Content starts
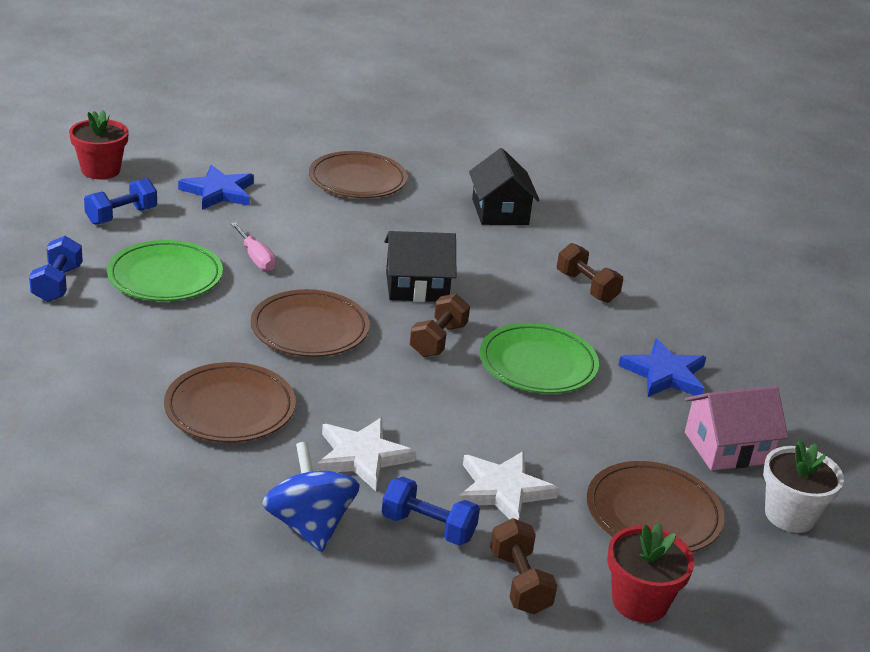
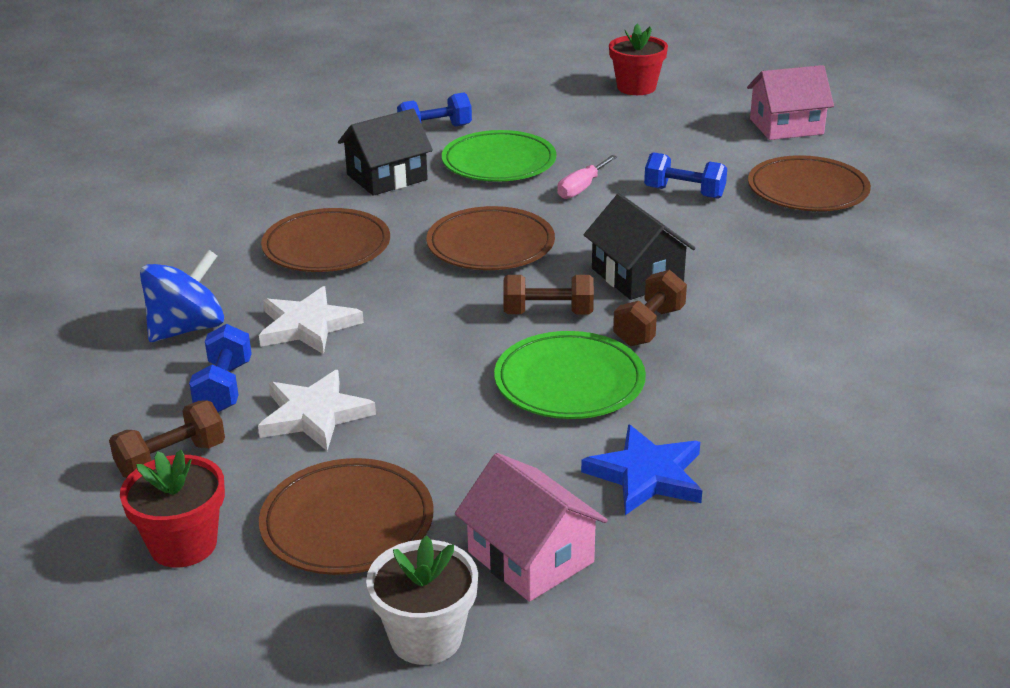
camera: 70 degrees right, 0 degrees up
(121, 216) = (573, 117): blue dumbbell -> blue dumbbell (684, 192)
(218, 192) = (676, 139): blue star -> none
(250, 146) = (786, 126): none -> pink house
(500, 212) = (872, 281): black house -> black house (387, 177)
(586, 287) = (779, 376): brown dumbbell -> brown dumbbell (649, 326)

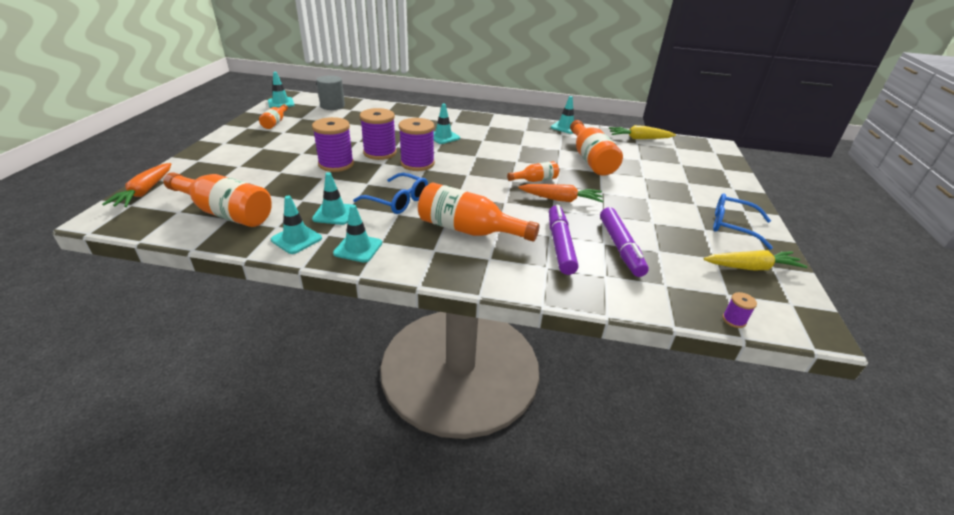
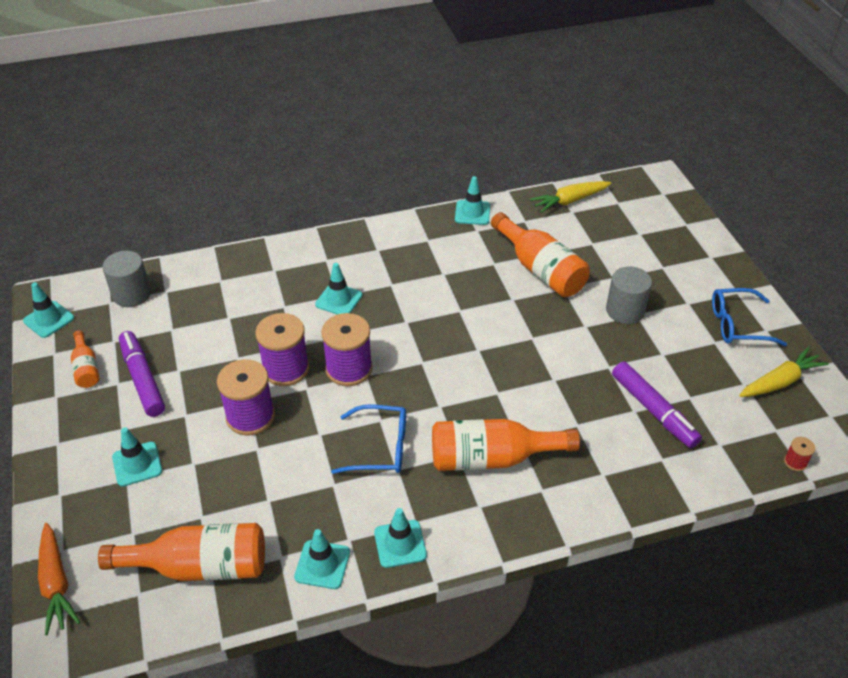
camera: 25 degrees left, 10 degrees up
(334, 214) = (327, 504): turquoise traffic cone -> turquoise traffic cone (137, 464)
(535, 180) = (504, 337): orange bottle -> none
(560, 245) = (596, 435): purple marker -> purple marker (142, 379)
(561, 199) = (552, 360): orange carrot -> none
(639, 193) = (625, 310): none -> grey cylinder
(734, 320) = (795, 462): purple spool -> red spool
Content ends
Exclude the pictures and write out exactly the lines from the one holding "(218, 192) = (676, 139): blue star -> none" through the end of the entries, inclusive, and only those.

### Exercise response
(218, 192) = (676, 139): blue star -> none
(250, 146) = (786, 126): none -> pink house
(500, 212) = (872, 281): black house -> black house (387, 177)
(586, 287) = (779, 376): brown dumbbell -> brown dumbbell (649, 326)

camera: 25 degrees left, 10 degrees up
(334, 214) = (327, 504): turquoise traffic cone -> turquoise traffic cone (137, 464)
(535, 180) = (504, 337): orange bottle -> none
(560, 245) = (596, 435): purple marker -> purple marker (142, 379)
(561, 199) = (552, 360): orange carrot -> none
(639, 193) = (625, 310): none -> grey cylinder
(734, 320) = (795, 462): purple spool -> red spool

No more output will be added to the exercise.